[Object correspondence data]

▬▬▬▬▬▬

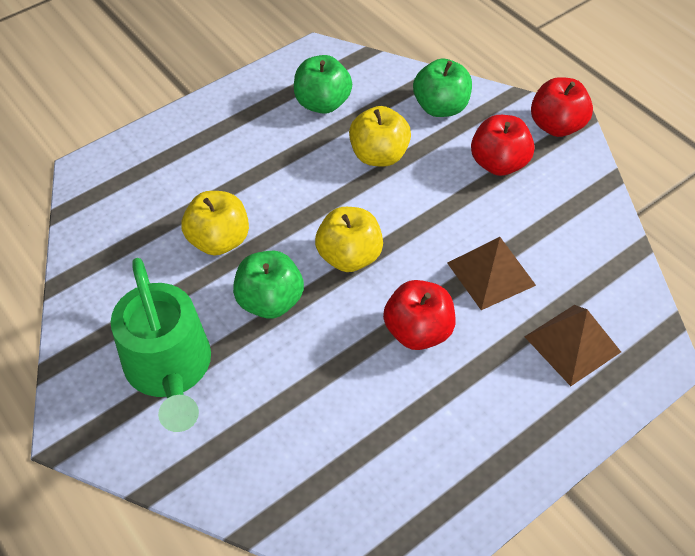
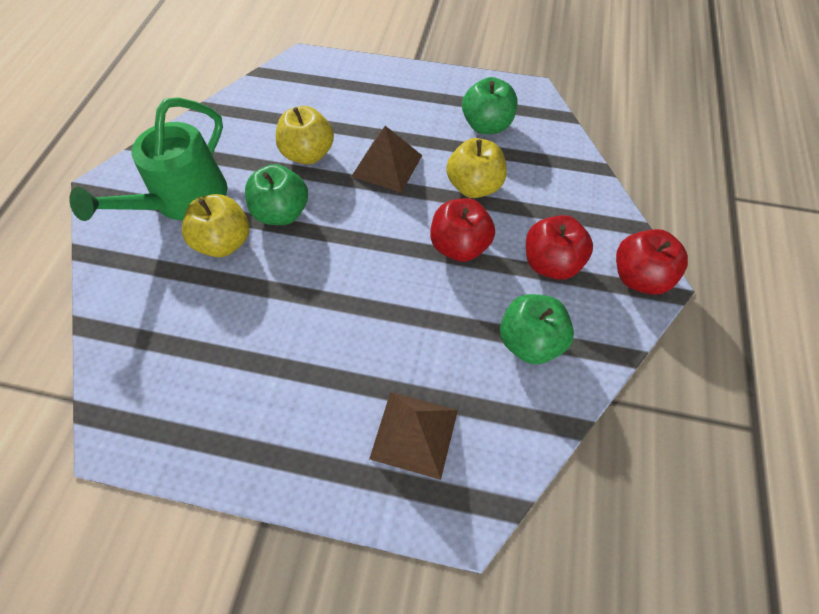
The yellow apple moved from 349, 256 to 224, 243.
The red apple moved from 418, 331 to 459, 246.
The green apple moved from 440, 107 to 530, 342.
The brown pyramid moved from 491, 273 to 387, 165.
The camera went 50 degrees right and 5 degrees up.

▬▬▬▬▬▬

### DIRECTIONS
Repeat the records above exactly, leaving out any pictures they contain.

### ANSWER FOR THIS EXERCISE
The yellow apple moved from 349, 256 to 224, 243.
The red apple moved from 418, 331 to 459, 246.
The green apple moved from 440, 107 to 530, 342.
The brown pyramid moved from 491, 273 to 387, 165.
The camera went 50 degrees right and 5 degrees up.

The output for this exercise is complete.